Extract every line of the material below that contains the word "eighth", counting only matches with the same letter case.

**RECORDS FOR THE EXERCISE:**
***

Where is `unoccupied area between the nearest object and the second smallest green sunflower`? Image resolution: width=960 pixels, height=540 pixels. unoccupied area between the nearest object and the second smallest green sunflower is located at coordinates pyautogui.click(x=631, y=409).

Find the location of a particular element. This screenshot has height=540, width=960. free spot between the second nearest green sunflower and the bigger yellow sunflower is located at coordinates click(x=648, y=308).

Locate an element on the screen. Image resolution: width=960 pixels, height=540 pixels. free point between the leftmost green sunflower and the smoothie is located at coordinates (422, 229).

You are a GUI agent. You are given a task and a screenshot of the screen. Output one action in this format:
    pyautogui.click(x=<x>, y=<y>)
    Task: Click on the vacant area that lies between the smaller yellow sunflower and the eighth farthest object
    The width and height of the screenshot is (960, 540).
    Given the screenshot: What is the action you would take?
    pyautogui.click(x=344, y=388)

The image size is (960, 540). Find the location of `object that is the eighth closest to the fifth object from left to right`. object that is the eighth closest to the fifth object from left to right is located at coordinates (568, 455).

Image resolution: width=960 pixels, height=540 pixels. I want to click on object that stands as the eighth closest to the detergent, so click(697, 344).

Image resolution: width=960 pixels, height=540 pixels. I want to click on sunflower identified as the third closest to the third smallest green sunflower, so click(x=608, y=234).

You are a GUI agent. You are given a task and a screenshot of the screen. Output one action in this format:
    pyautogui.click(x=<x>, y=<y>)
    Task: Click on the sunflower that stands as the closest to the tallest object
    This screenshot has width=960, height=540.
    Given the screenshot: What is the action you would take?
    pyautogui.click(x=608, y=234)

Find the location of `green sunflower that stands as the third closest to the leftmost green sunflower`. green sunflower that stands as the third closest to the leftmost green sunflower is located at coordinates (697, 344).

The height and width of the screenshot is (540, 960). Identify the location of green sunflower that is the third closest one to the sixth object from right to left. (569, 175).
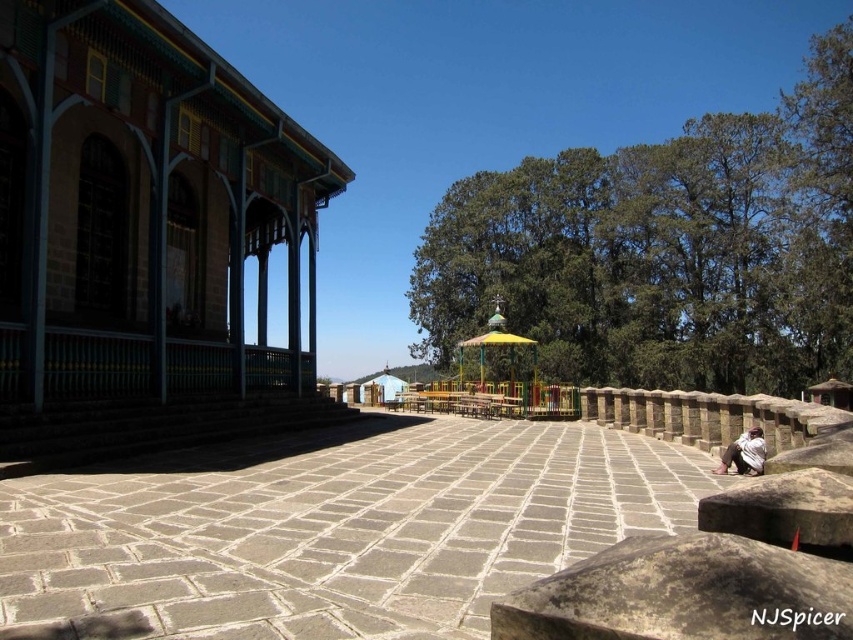
You are standing at a point 9.87 meters away from the camera. Based on the scene description, can you identify the exact location of the point labeled as point (756, 432) in the image?

The point (756, 432) is located 9.87 meters away from the camera in the scene.

You are planning to place a white cotton shirt at lower right on the ground near the green leafy tree at center. Considering the space between them, will the shirt be fully visible from the tree? Please explain your reasoning.

The green leafy tree at center might be wider than the white cotton shirt at lower right. If the tree is wider, it could potentially block the view of the shirt depending on its spread. However, without exact measurements, it is uncertain. The shirt might be partially or fully visible depending on the tree canopy coverage.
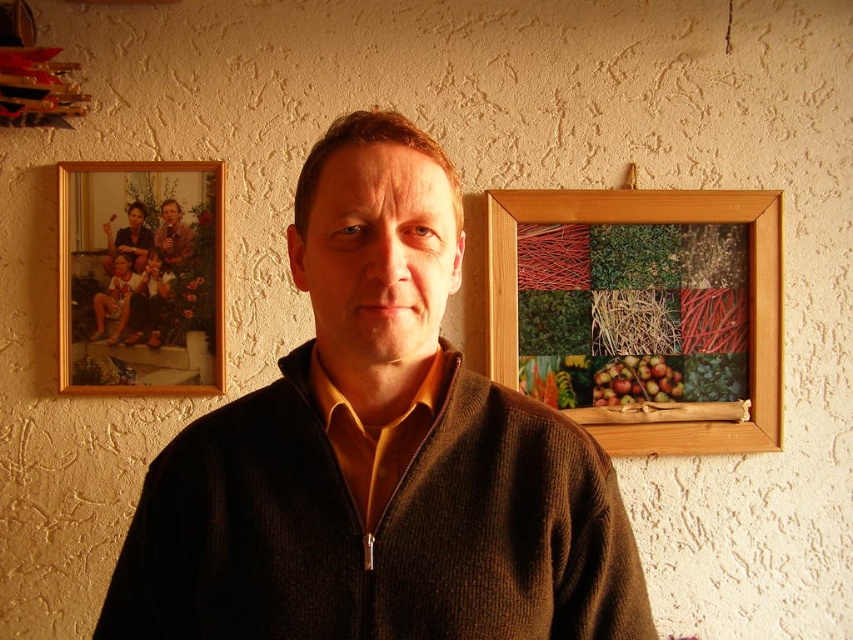
You are a tailor who needs to measure the distance between the brown knitted sweater at center and the wall behind the man. The wall is 3 feet away from the viewer. Can you determine if the sweater is closer to the viewer than the wall?

The brown knitted sweater at center is 21.65 inches from viewer, and the wall is 3 feet away. Since 3 feet equals 36 inches, the sweater is closer to the viewer than the wall.

You are an interior designer assessing the placement of the brown knitted sweater at center in the image. The sweater is positioned at coordinates point (378, 454). If the wall is divided into a grid with horizontal and vertical lines spaced every 0.1 units, which grid cell does the brown knitted sweater at center fall into?

The brown knitted sweater at center is located at point (378, 454). When dividing the wall into a grid spaced every 0.1 units, the coordinates fall into the cell at row 5 and column 8. This is calculated by multiplying the y and x coordinates by 10, resulting in row 5 and column 8 respectively.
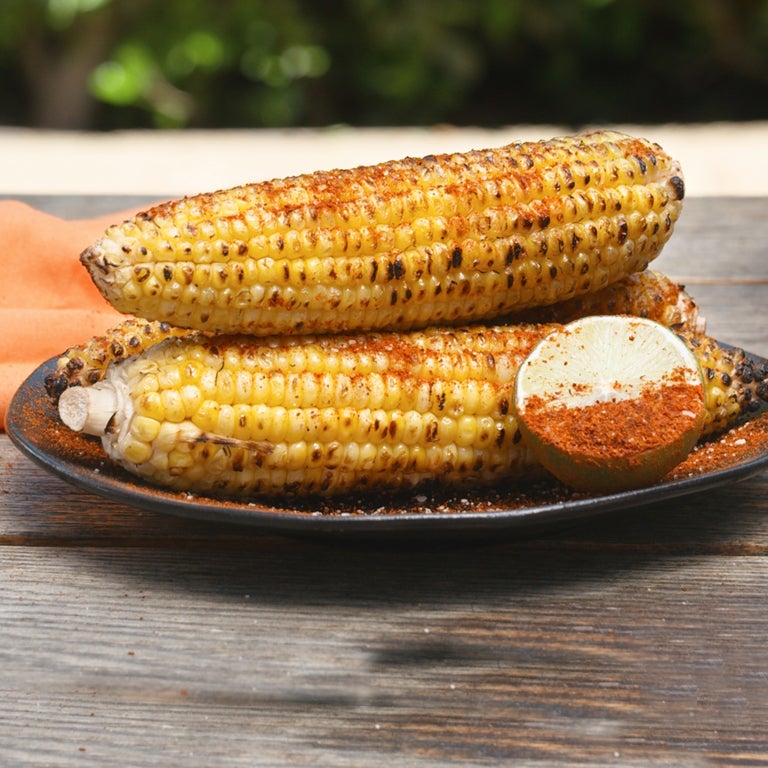
You are a GUI agent. You are given a task and a screenshot of the screen. Output one action in this format:
    pyautogui.click(x=<x>, y=<y>)
    Task: Click on the plate
    
    Given the screenshot: What is the action you would take?
    pyautogui.click(x=384, y=518)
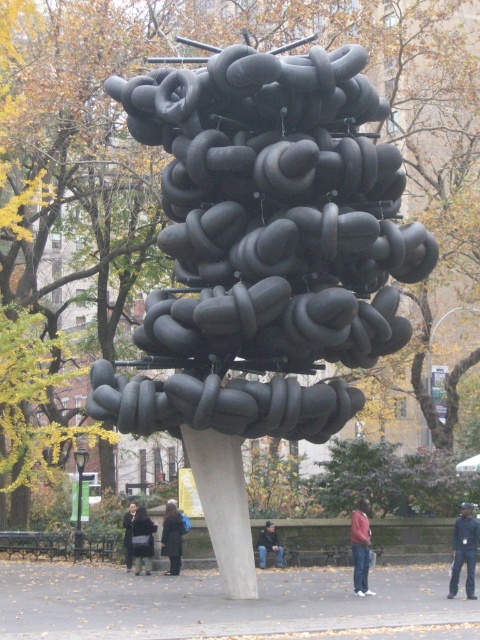
Looking at this image, who is positioned more to the right, black fabric coat at center or dark gray fabric jacket at center?

Positioned to the right is dark gray fabric jacket at center.

Which is more to the left, black fabric coat at center or dark gray fabric jacket at center?

From the viewer's perspective, black fabric coat at center appears more on the left side.

What do you see at coordinates (171, 538) in the screenshot? The image size is (480, 640). I see `black fabric coat at center` at bounding box center [171, 538].

Locate an element on the screen. black fabric coat at center is located at coordinates (171, 538).

Is black fabric coat at center closer to camera compared to dark gray coat at center?

That is True.

Does black fabric coat at center have a larger size compared to dark gray coat at center?

Incorrect, black fabric coat at center is not larger than dark gray coat at center.

Between point (175, 561) and point (128, 548), which one is positioned behind?

Point (128, 548)

Identify the location of black fabric coat at center. (171, 538).

Where is `dark blue jeans at lower right`? Image resolution: width=480 pixels, height=640 pixels. dark blue jeans at lower right is located at coordinates (464, 550).

Based on the photo, does dark blue jeans at lower right have a smaller size compared to dark gray fabric jacket at center?

No, dark blue jeans at lower right is not smaller than dark gray fabric jacket at center.

Is point (474, 552) in front of point (262, 548)?

Yes, it is.

This screenshot has height=640, width=480. What are the coordinates of `dark blue jeans at lower right` in the screenshot? It's located at 464,550.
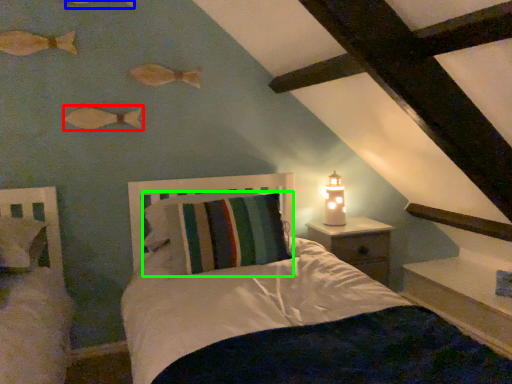
Question: Which object is the farthest from fish (highlighted by a red box)? Choose among these: fish (highlighted by a blue box) or pillow (highlighted by a green box).

Choices:
 (A) fish
 (B) pillow

Answer: (B)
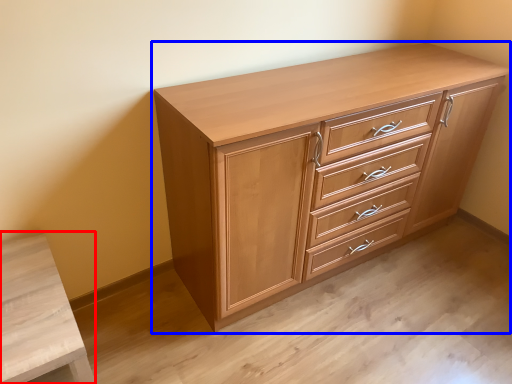
Question: Which object is further to the camera taking this photo, vanity (highlighted by a red box) or chest of drawers (highlighted by a blue box)?

Choices:
 (A) vanity
 (B) chest of drawers

Answer: (B)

***

**YOUR RESPONSE:**
    Task: Click on the vacant area that lies between the smaller yellow sunflower and the eighth farthest object
The image size is (960, 540). Find the location of `object that is the eighth closest to the fifth object from left to right`. object that is the eighth closest to the fifth object from left to right is located at coordinates (568, 455).
Image resolution: width=960 pixels, height=540 pixels. I want to click on object that stands as the eighth closest to the detergent, so click(697, 344).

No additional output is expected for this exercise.